Copy out every one of the records below word for word, keeping each line as it stands.

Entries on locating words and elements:
■ ■ ■
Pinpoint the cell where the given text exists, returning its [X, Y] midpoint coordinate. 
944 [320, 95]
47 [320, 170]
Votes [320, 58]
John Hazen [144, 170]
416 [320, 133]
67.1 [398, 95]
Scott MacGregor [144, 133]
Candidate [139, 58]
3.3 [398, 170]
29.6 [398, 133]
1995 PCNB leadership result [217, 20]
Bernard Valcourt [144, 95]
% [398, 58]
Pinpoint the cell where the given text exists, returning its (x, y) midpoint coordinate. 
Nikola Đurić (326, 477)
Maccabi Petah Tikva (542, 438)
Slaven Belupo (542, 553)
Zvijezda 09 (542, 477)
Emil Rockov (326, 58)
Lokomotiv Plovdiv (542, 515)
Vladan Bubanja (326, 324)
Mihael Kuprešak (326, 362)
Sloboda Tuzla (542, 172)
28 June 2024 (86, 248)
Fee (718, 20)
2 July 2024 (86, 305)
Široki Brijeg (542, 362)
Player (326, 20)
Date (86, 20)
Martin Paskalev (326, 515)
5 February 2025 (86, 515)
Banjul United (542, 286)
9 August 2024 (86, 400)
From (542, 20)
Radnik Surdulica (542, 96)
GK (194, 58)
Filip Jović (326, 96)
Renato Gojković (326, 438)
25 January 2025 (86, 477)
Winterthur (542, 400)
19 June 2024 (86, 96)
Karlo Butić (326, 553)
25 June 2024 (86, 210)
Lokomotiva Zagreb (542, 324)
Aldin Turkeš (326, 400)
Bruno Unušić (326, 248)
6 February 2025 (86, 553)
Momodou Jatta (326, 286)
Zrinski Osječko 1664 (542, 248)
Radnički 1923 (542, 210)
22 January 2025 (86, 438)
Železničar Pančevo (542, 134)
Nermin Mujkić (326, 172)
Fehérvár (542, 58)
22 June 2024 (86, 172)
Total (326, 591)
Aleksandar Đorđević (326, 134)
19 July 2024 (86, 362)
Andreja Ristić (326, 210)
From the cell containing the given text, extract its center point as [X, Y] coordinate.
■ ■ ■
FINAL RESULT:
Pinpoint the cell where the given text exists, returning its [X, Y] midpoint coordinate. 
944 [320, 95]
47 [320, 170]
Votes [320, 58]
John Hazen [144, 170]
416 [320, 133]
67.1 [398, 95]
Scott MacGregor [144, 133]
Candidate [139, 58]
3.3 [398, 170]
29.6 [398, 133]
1995 PCNB leadership result [217, 20]
Bernard Valcourt [144, 95]
% [398, 58]
Pinpoint the cell where the given text exists, returning its (x, y) midpoint coordinate. 
Nikola Đurić (326, 477)
Maccabi Petah Tikva (542, 438)
Slaven Belupo (542, 553)
Zvijezda 09 (542, 477)
Emil Rockov (326, 58)
Lokomotiv Plovdiv (542, 515)
Vladan Bubanja (326, 324)
Mihael Kuprešak (326, 362)
Sloboda Tuzla (542, 172)
28 June 2024 (86, 248)
Fee (718, 20)
2 July 2024 (86, 305)
Široki Brijeg (542, 362)
Player (326, 20)
Date (86, 20)
Martin Paskalev (326, 515)
5 February 2025 (86, 515)
Banjul United (542, 286)
9 August 2024 (86, 400)
From (542, 20)
Radnik Surdulica (542, 96)
GK (194, 58)
Filip Jović (326, 96)
Renato Gojković (326, 438)
25 January 2025 (86, 477)
Winterthur (542, 400)
19 June 2024 (86, 96)
Karlo Butić (326, 553)
25 June 2024 (86, 210)
Lokomotiva Zagreb (542, 324)
Aldin Turkeš (326, 400)
Bruno Unušić (326, 248)
6 February 2025 (86, 553)
Momodou Jatta (326, 286)
Zrinski Osječko 1664 (542, 248)
Radnički 1923 (542, 210)
22 January 2025 (86, 438)
Železničar Pančevo (542, 134)
Nermin Mujkić (326, 172)
Fehérvár (542, 58)
22 June 2024 (86, 172)
Total (326, 591)
Aleksandar Đorđević (326, 134)
19 July 2024 (86, 362)
Andreja Ristić (326, 210)
From the cell containing the given text, extract its center point as [X, Y] coordinate.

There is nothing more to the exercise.